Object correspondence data
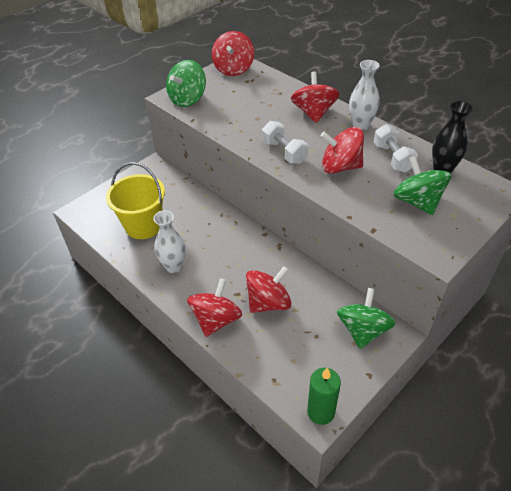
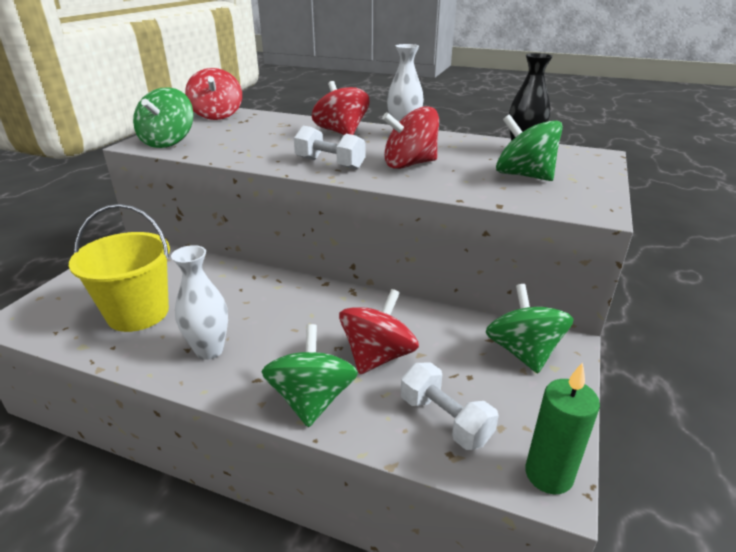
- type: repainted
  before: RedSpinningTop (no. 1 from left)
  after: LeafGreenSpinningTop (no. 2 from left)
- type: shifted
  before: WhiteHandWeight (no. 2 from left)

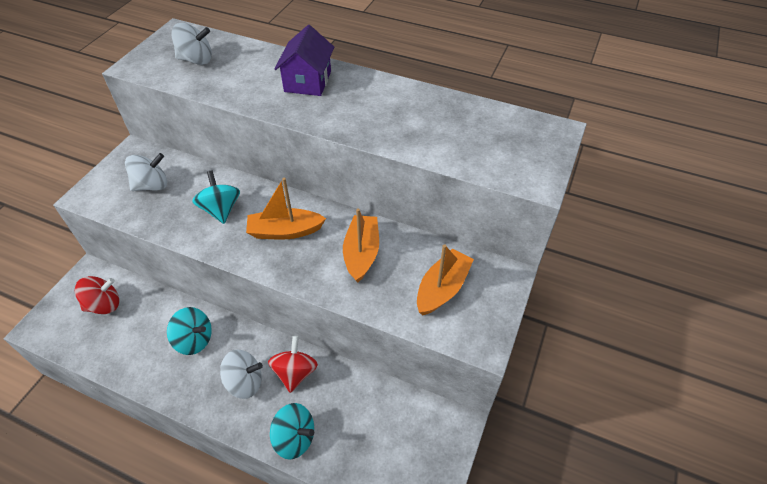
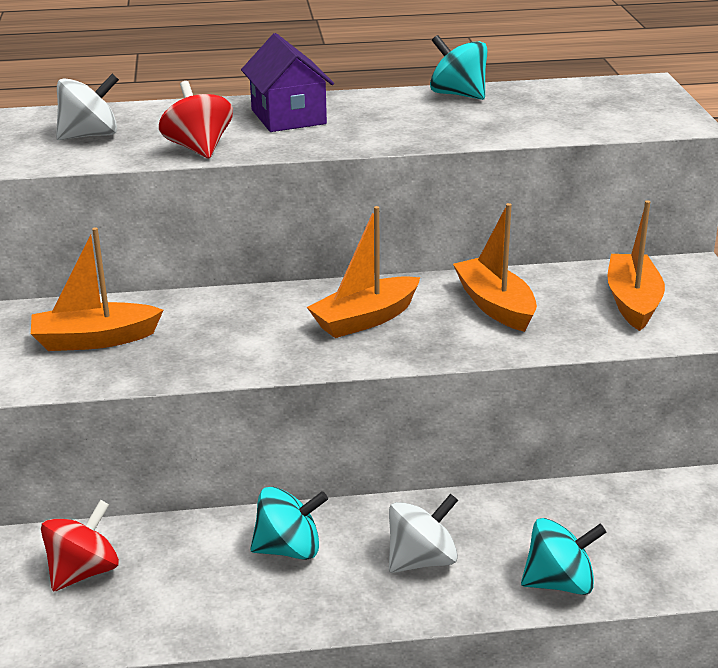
- type: swapped
  before: WhiteSpinningTop (no. 1 from left)
  after: BrightOrangeBoat (no. 1 from left)
- type: shifted
  before: RedSpinningTop (no. 2 from left)
- type: shifted
  before: TurquoiseSpinningTop (no. 2 from left)

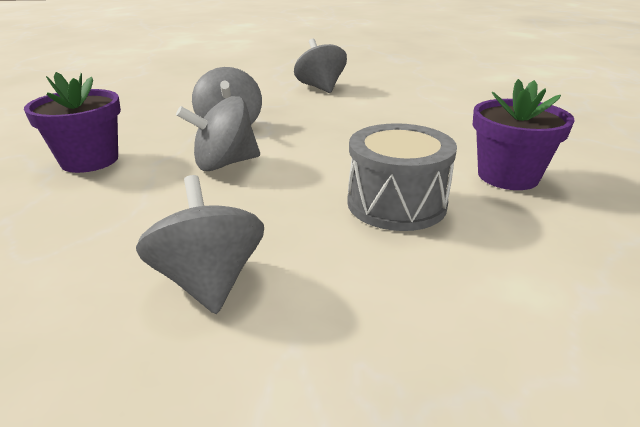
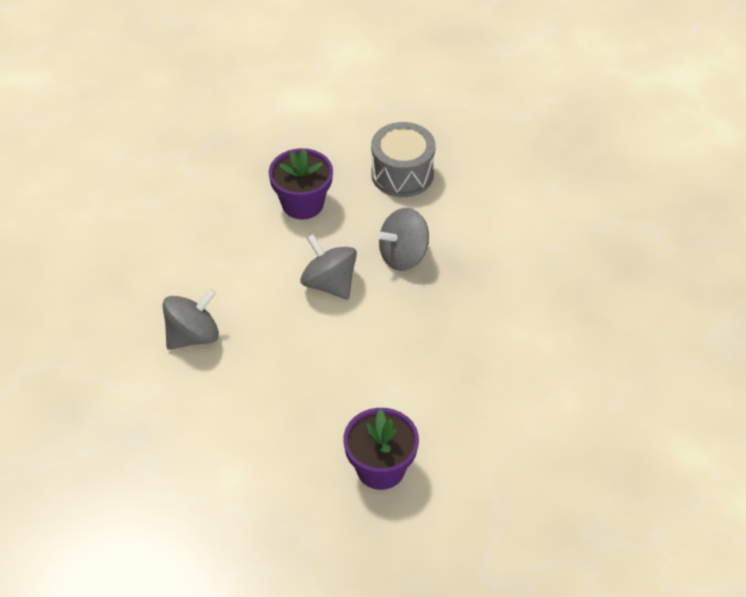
- type: shifted
  before: GreyToyDrum
- type: gone
  before: GreySpinningTop (no. 4 from left)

→ **Task prompt**
Please transcribe all of the records above exactly, leaving out any pictures.

→ **Response to the task**
- type: repainted
  before: RedSpinningTop (no. 1 from left)
  after: LeafGreenSpinningTop (no. 2 from left)
- type: shifted
  before: WhiteHandWeight (no. 2 from left)

- type: swapped
  before: WhiteSpinningTop (no. 1 from left)
  after: BrightOrangeBoat (no. 1 from left)
- type: shifted
  before: RedSpinningTop (no. 2 from left)
- type: shifted
  before: TurquoiseSpinningTop (no. 2 from left)

- type: shifted
  before: GreyToyDrum
- type: gone
  before: GreySpinningTop (no. 4 from left)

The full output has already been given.